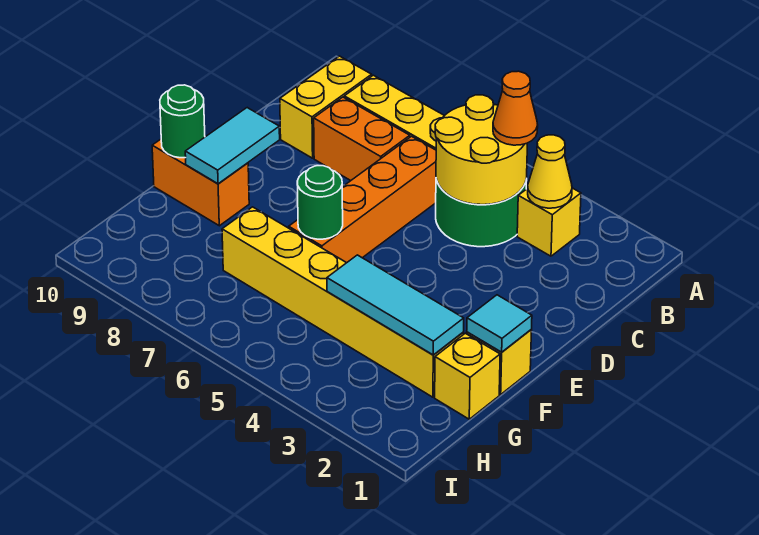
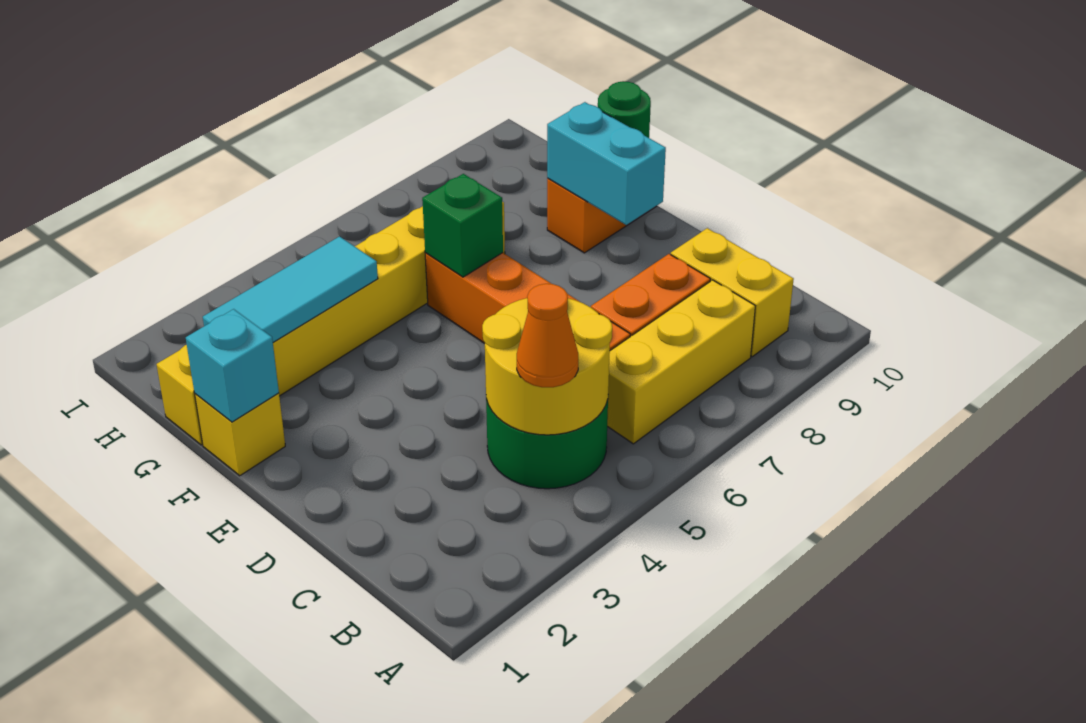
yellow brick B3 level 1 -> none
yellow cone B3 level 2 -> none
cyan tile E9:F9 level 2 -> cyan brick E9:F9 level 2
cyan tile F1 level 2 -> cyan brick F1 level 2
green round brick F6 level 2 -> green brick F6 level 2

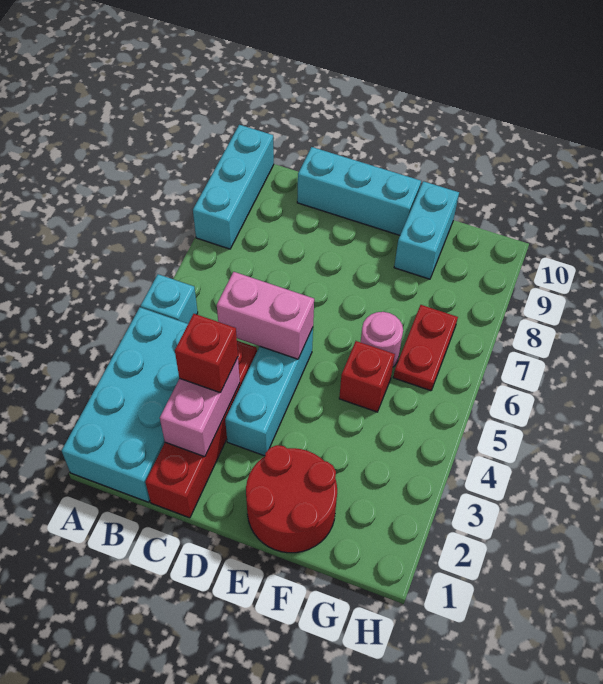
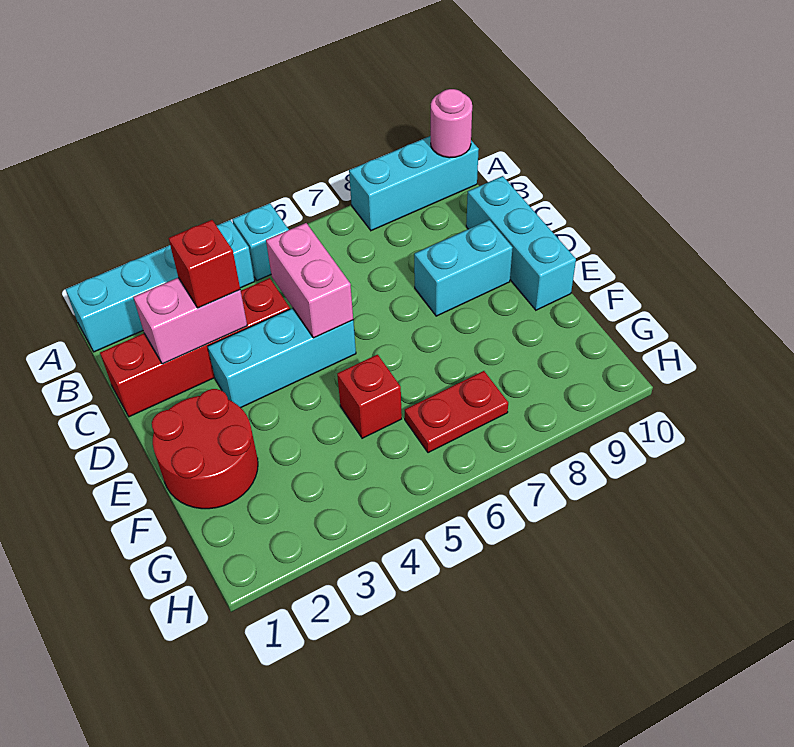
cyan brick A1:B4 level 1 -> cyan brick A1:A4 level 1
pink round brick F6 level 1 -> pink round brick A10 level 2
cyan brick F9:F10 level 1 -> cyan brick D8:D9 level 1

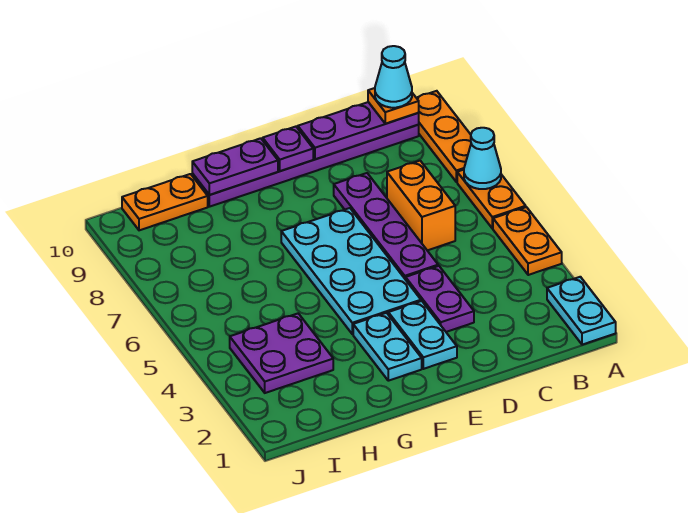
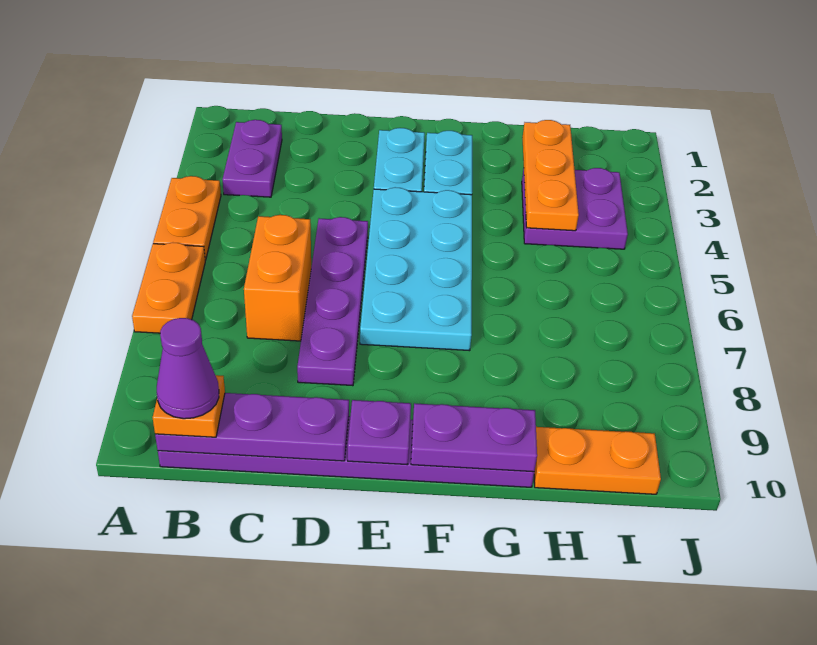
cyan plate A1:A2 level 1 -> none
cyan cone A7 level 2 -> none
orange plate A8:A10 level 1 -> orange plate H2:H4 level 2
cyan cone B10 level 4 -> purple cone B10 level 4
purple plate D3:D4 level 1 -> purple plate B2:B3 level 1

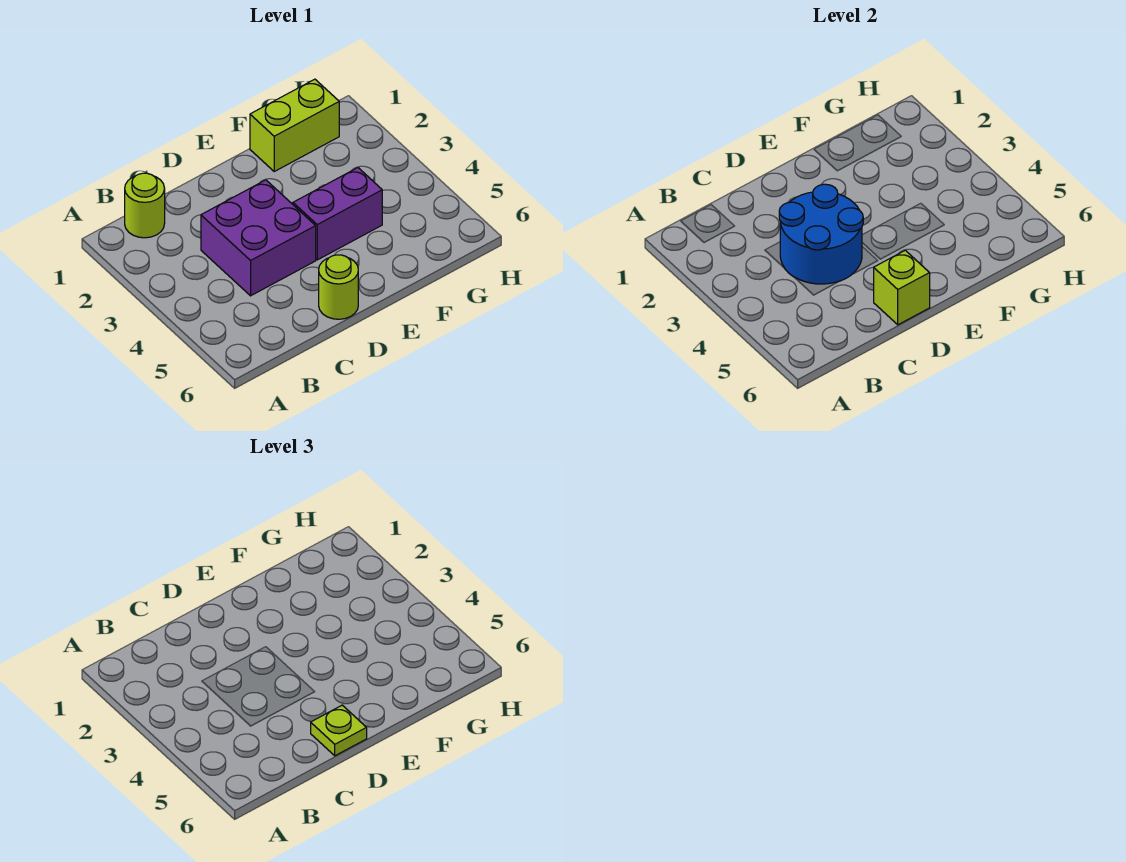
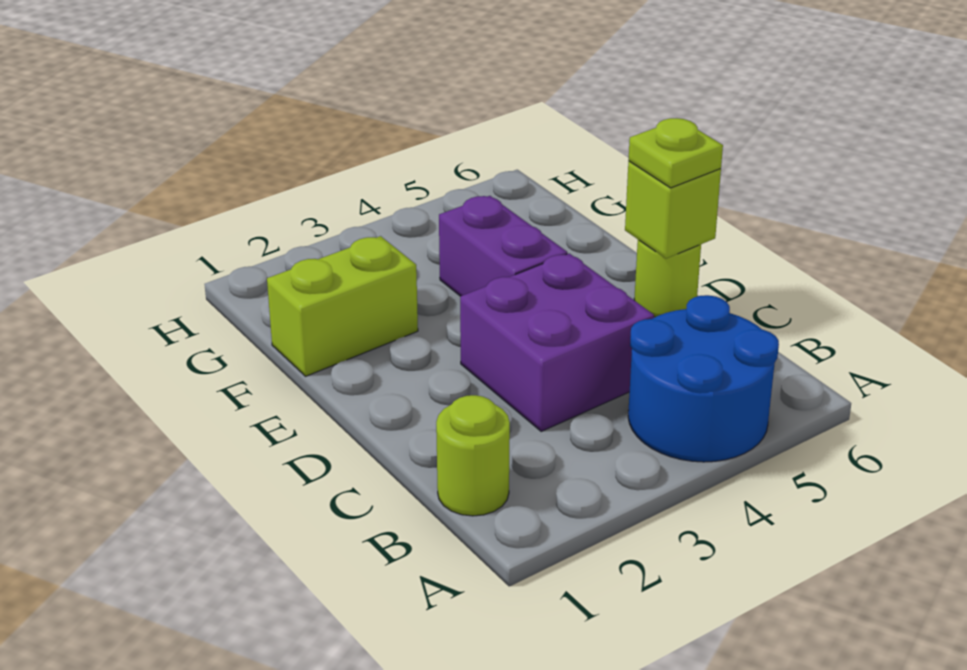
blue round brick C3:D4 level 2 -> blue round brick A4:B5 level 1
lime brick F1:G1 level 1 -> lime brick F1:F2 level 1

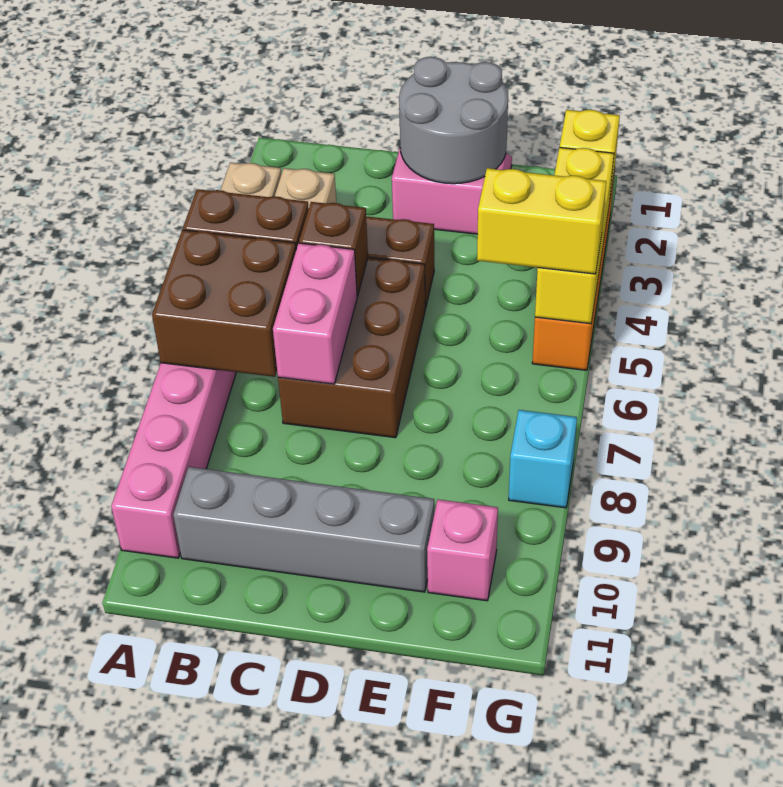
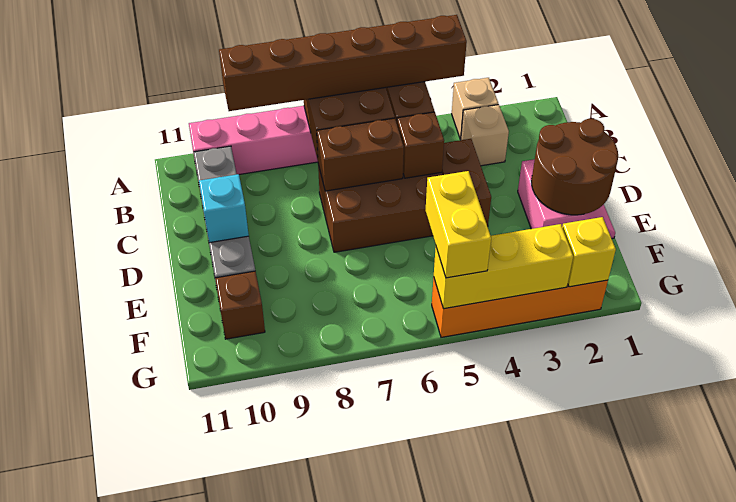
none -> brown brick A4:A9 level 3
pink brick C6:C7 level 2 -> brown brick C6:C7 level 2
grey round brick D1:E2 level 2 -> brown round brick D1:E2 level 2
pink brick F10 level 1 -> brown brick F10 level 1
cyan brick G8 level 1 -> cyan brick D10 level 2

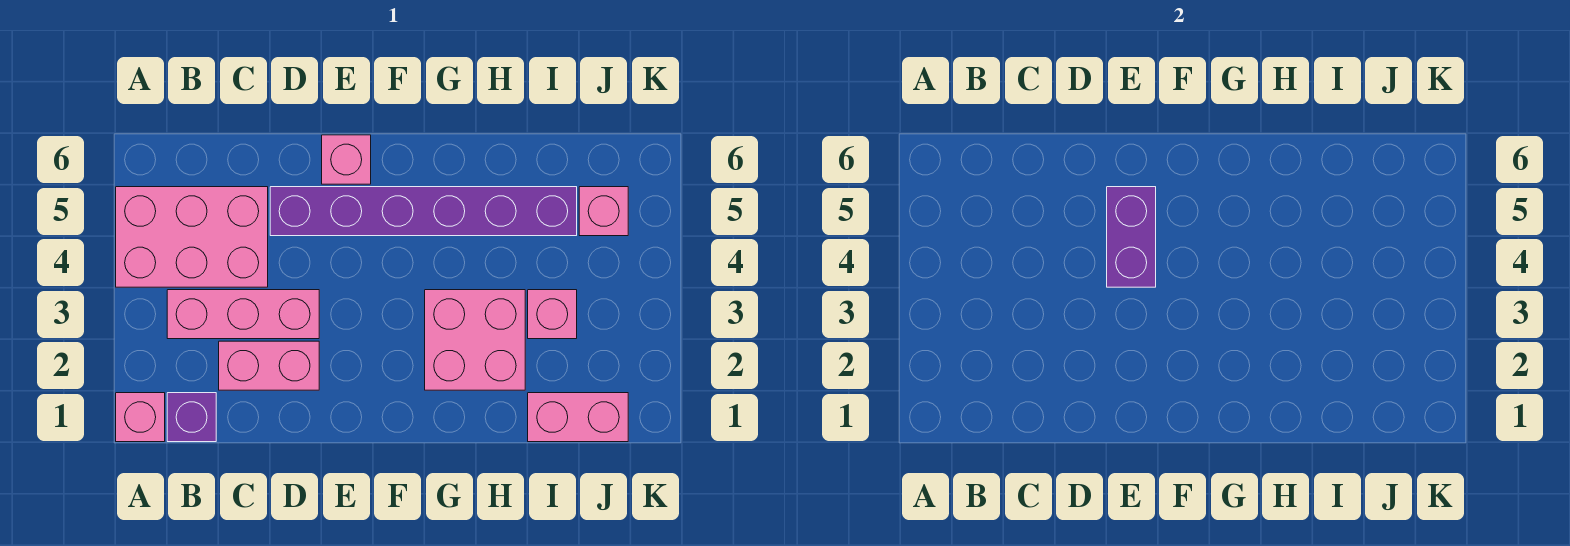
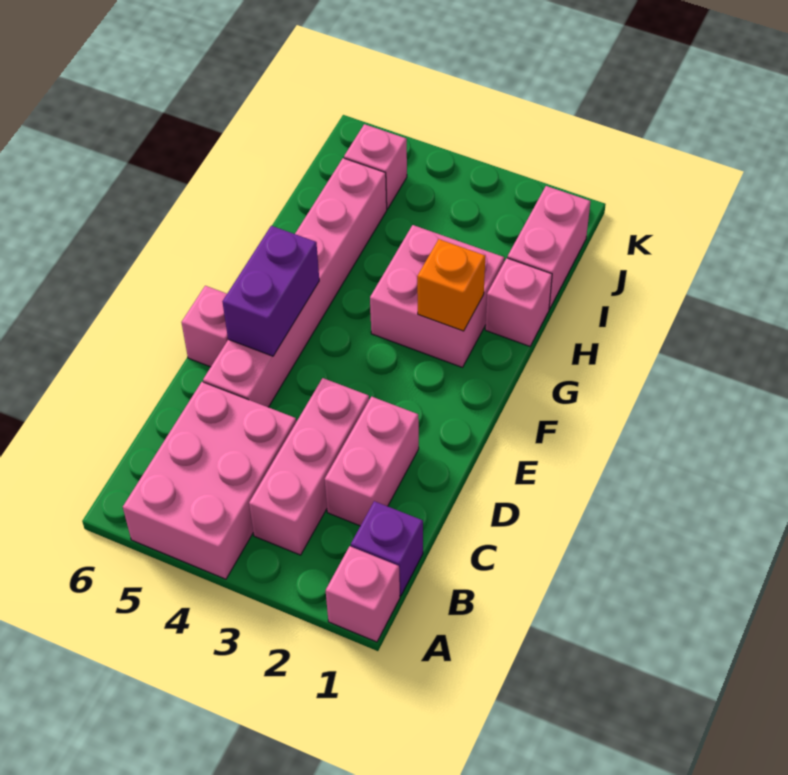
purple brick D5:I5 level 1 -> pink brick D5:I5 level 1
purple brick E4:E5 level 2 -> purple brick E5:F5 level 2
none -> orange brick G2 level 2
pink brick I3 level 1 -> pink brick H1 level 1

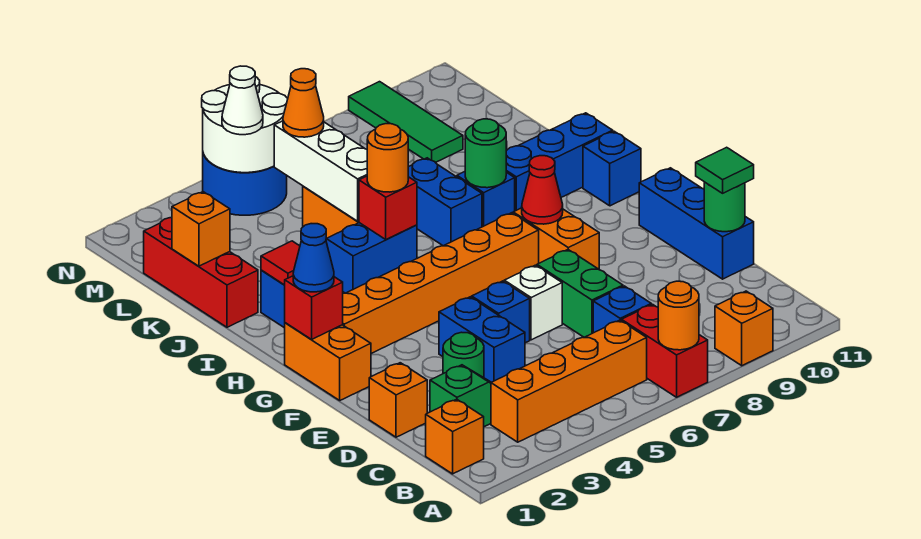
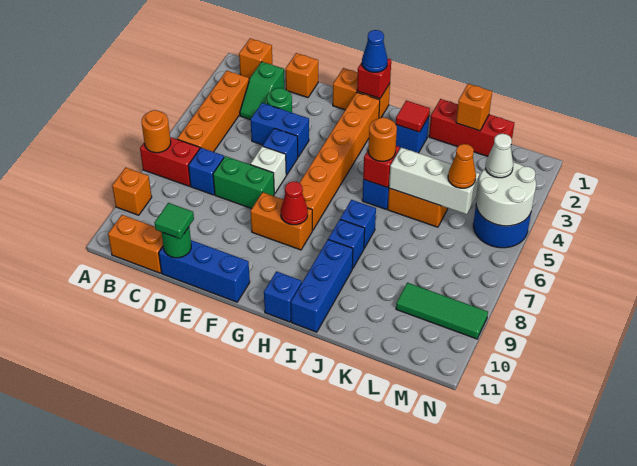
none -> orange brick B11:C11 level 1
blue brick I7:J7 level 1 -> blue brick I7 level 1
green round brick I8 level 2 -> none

========================================

» **What is required**
Reproduce the final stretch of lines exactly: the line containing "pink round brick F6" through the last line of the data, both included. Pictures do not belong in the copy.

» **Completed exercise**
pink round brick F6 level 1 -> pink round brick A10 level 2
cyan brick F9:F10 level 1 -> cyan brick D8:D9 level 1

cyan plate A1:A2 level 1 -> none
cyan cone A7 level 2 -> none
orange plate A8:A10 level 1 -> orange plate H2:H4 level 2
cyan cone B10 level 4 -> purple cone B10 level 4
purple plate D3:D4 level 1 -> purple plate B2:B3 level 1

blue round brick C3:D4 level 2 -> blue round brick A4:B5 level 1
lime brick F1:G1 level 1 -> lime brick F1:F2 level 1

none -> brown brick A4:A9 level 3
pink brick C6:C7 level 2 -> brown brick C6:C7 level 2
grey round brick D1:E2 level 2 -> brown round brick D1:E2 level 2
pink brick F10 level 1 -> brown brick F10 level 1
cyan brick G8 level 1 -> cyan brick D10 level 2

purple brick D5:I5 level 1 -> pink brick D5:I5 level 1
purple brick E4:E5 level 2 -> purple brick E5:F5 level 2
none -> orange brick G2 level 2
pink brick I3 level 1 -> pink brick H1 level 1

none -> orange brick B11:C11 level 1
blue brick I7:J7 level 1 -> blue brick I7 level 1
green round brick I8 level 2 -> none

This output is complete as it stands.